━━━ Dataset excerpts ━━━

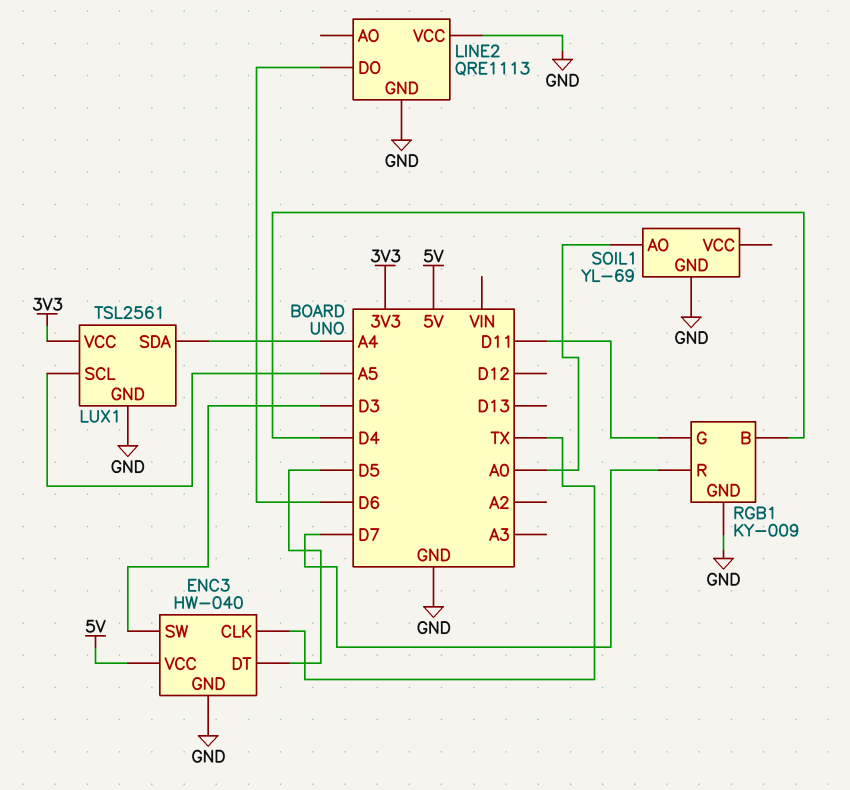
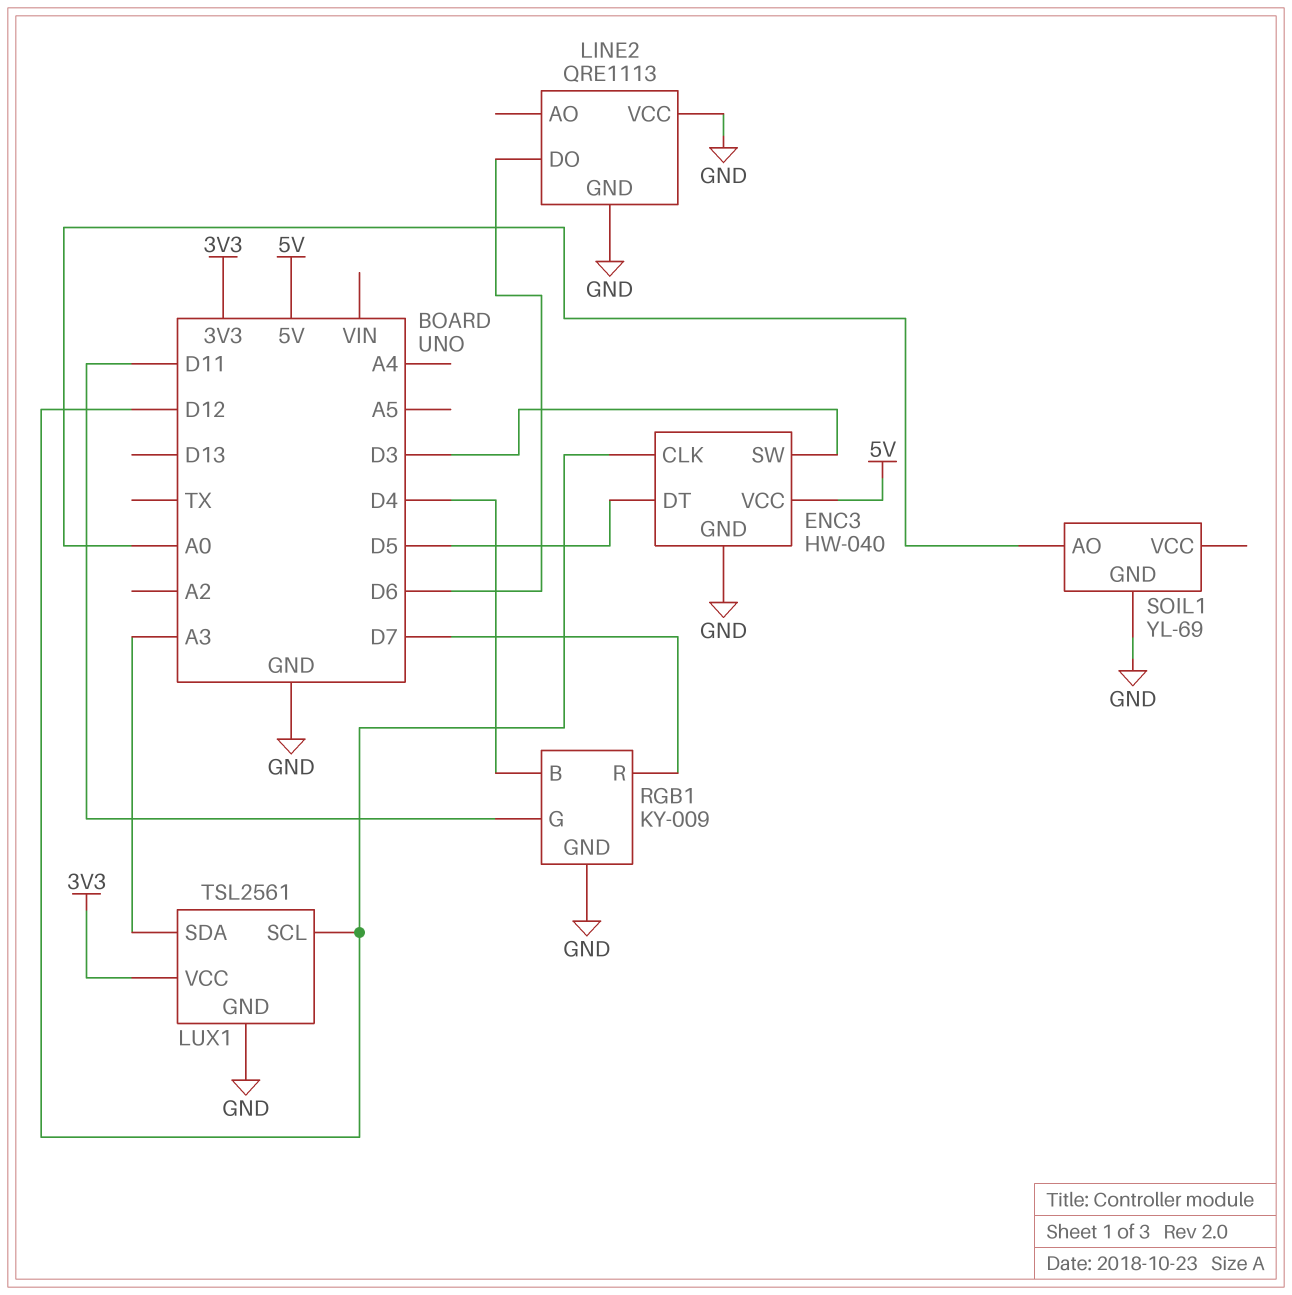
ENC3 pin CLK: TX -> D12
LUX1 pin SCL: A5 -> D12
LUX1 pin SDA: A4 -> A3

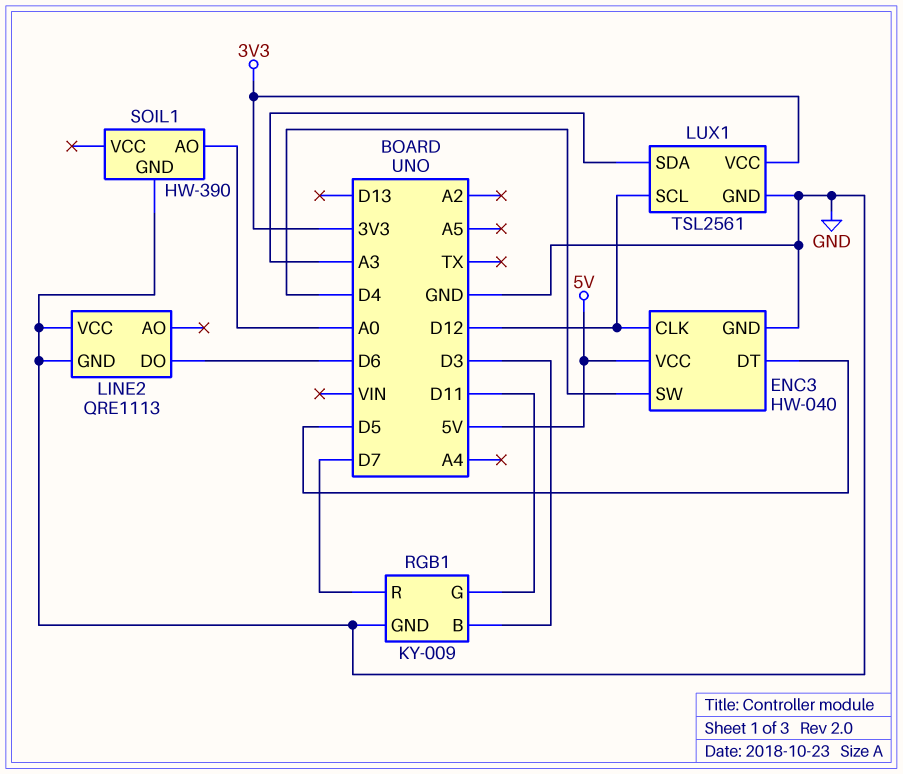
ENC3 pin SW: D3 -> D4
RGB1 pin B: D4 -> D3
SOIL1: YL-69 -> HW-390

━━━

Required action: Your output must consist only of the lines from the line with "LUX1 pin SDA: A4 -> A3" through the final line of the data, both included, reproduced exactly and free of pictures.

Completed exercise:
LUX1 pin SDA: A4 -> A3

ENC3 pin SW: D3 -> D4
RGB1 pin B: D4 -> D3
SOIL1: YL-69 -> HW-390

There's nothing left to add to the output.